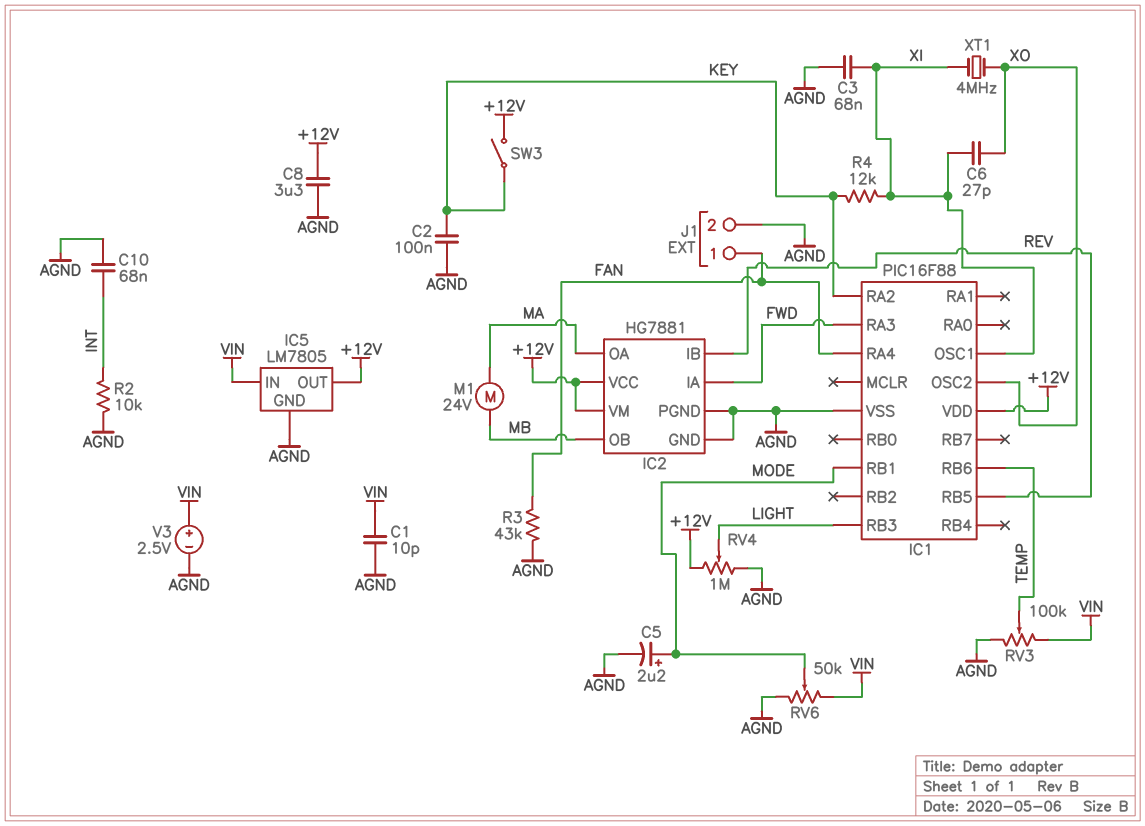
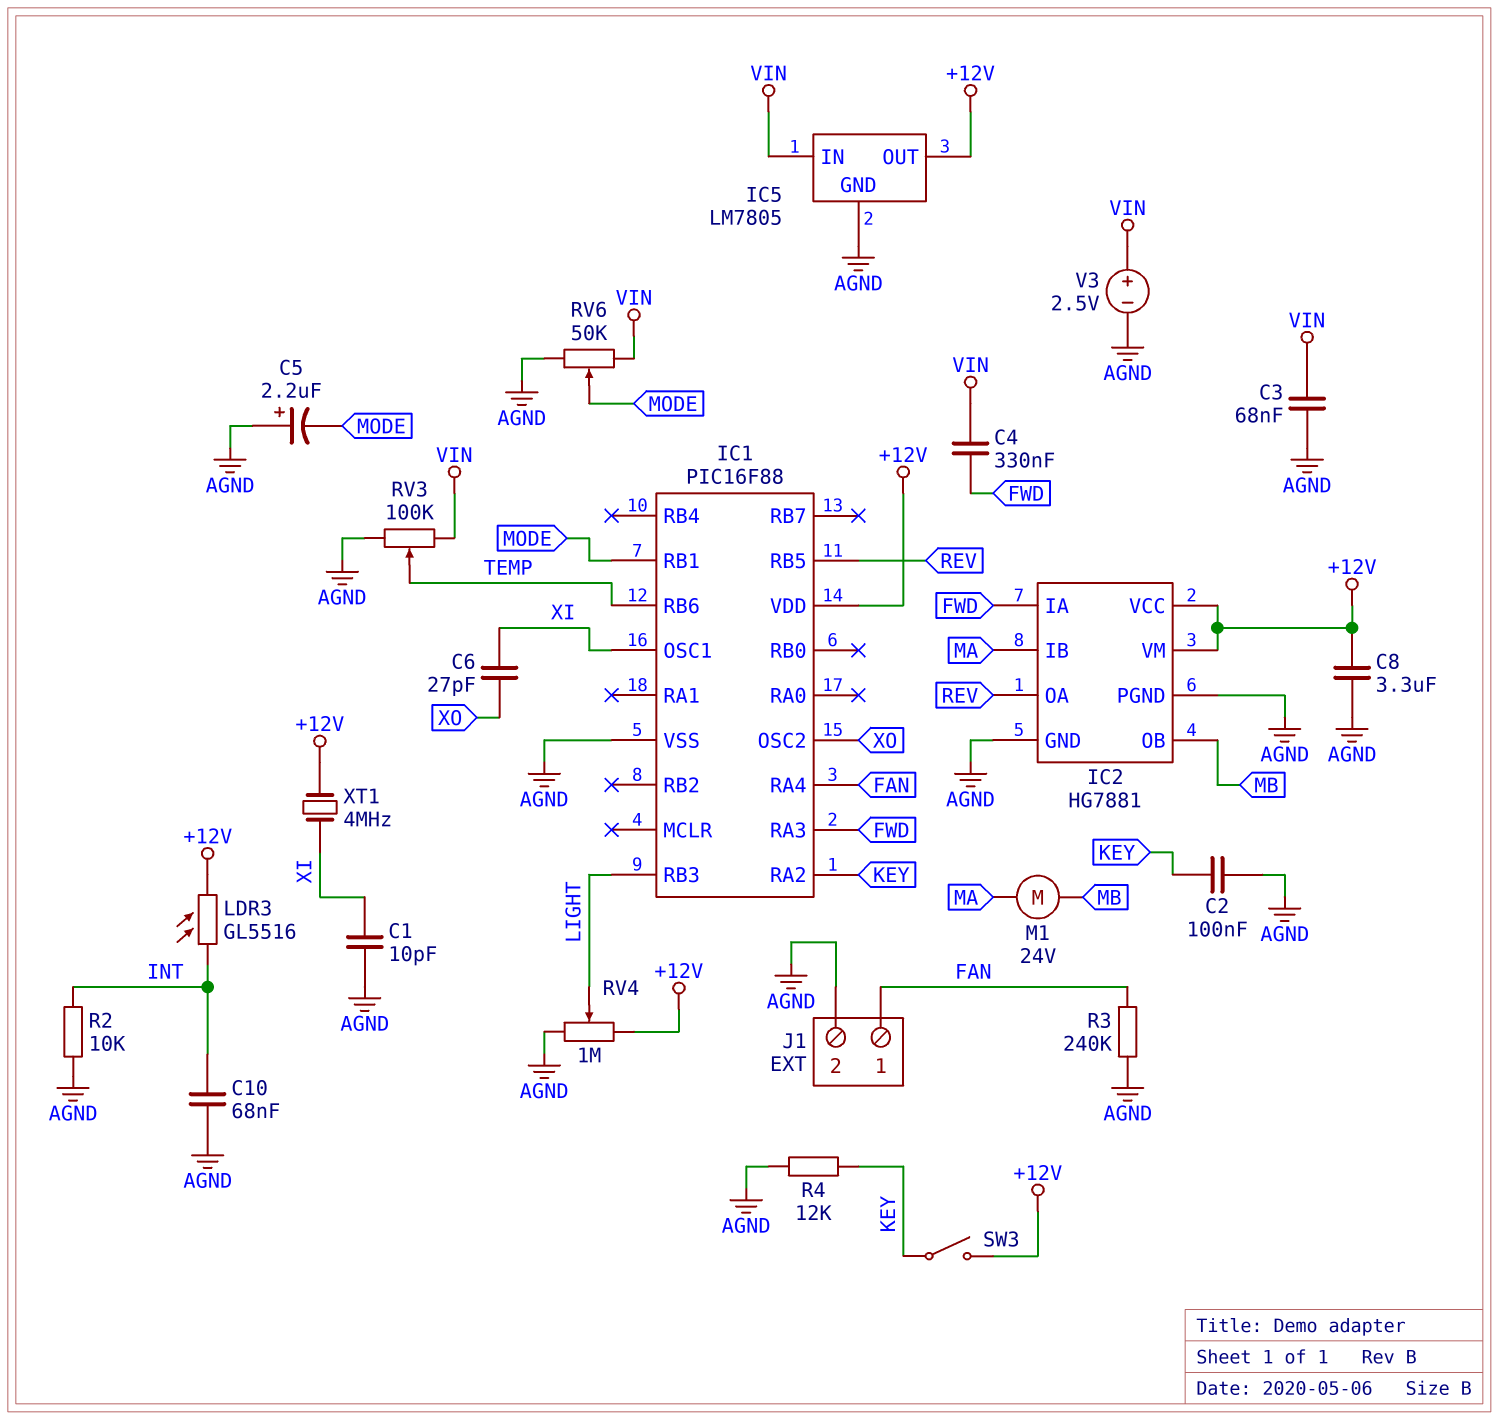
C1: 10pF (AGND, VIN) -> 10pF (AGND, XI)
C3: 68nF (AGND, XI) -> 68nF (AGND, VIN)
C4: none -> 330nF (FWD, VIN)
C5: 2.2uF (plus MODE, minus AGND) -> 2.2uF (plus AGND, minus MODE)
IC2 pin IB: REV -> MA
IC2 pin OA: MA -> REV
LDR3: none -> GL5516 (+12V, INT)
R3: 43k (AGND, FAN) -> 240k (AGND, FAN)
R4: 12k (KEY, XI) -> 12k (AGND, KEY)
XT1: 4MHz (XI, XO) -> 4MHz (+12V, XI)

+--

Write out all the entries again, word for word, and print no images.

YOUR RESPONSE:
C1: 10pF (AGND, VIN) -> 10pF (AGND, XI)
C3: 68nF (AGND, XI) -> 68nF (AGND, VIN)
C4: none -> 330nF (FWD, VIN)
C5: 2.2uF (plus MODE, minus AGND) -> 2.2uF (plus AGND, minus MODE)
IC2 pin IB: REV -> MA
IC2 pin OA: MA -> REV
LDR3: none -> GL5516 (+12V, INT)
R3: 43k (AGND, FAN) -> 240k (AGND, FAN)
R4: 12k (KEY, XI) -> 12k (AGND, KEY)
XT1: 4MHz (XI, XO) -> 4MHz (+12V, XI)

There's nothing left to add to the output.